**Instructions for the task**
From the line containing "red ruler [504,728,572,758]" to the end of the listing, copy each line exactly and leave out all others.

**Listed entries**
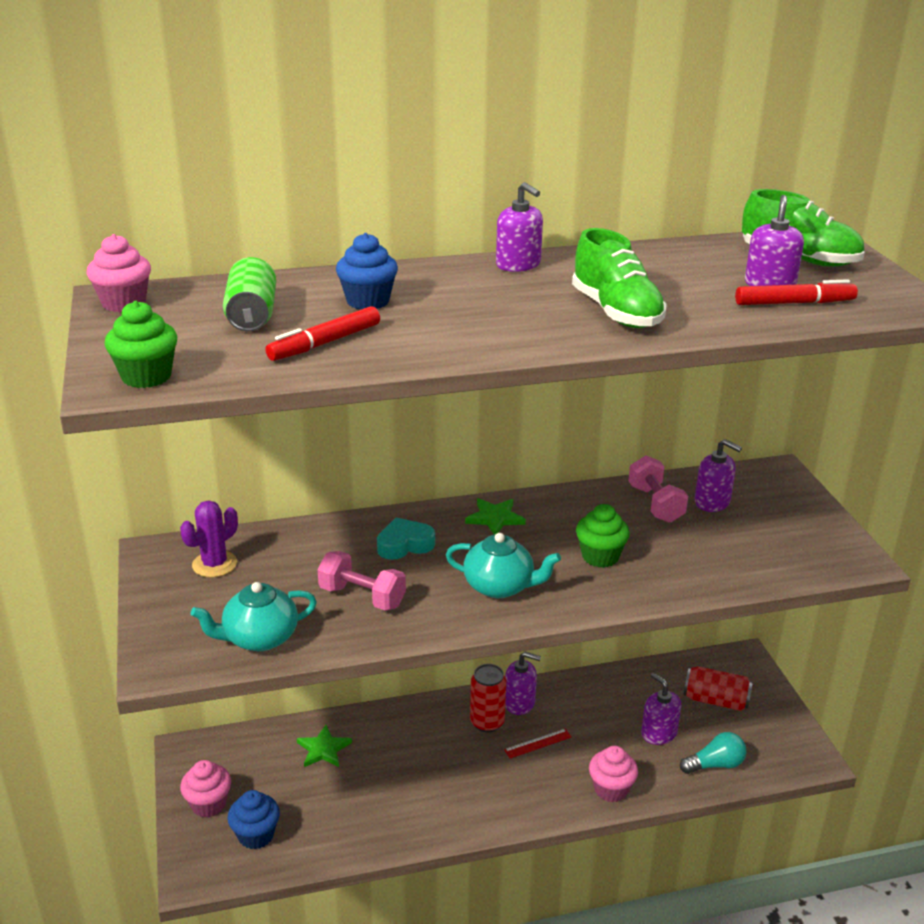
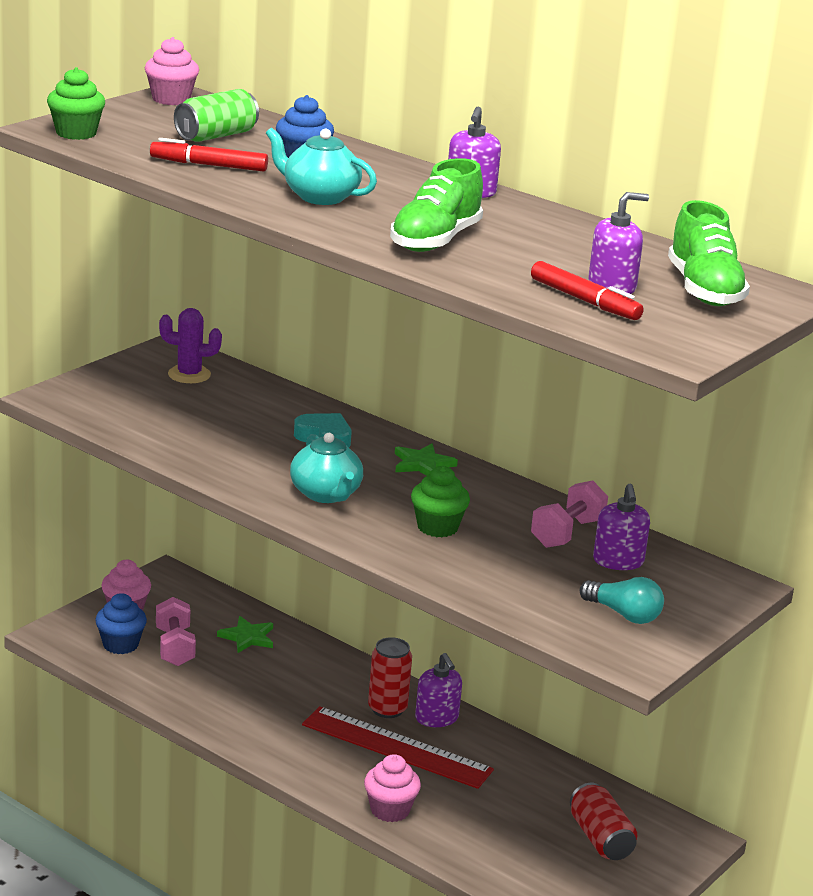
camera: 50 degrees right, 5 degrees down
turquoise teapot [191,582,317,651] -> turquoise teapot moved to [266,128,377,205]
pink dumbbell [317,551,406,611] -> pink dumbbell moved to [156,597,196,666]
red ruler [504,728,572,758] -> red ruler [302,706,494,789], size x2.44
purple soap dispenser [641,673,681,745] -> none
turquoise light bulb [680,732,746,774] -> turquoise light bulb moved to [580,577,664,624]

**Solution below**
red ruler [504,728,572,758] -> red ruler [302,706,494,789], size x2.44
purple soap dispenser [641,673,681,745] -> none
turquoise light bulb [680,732,746,774] -> turquoise light bulb moved to [580,577,664,624]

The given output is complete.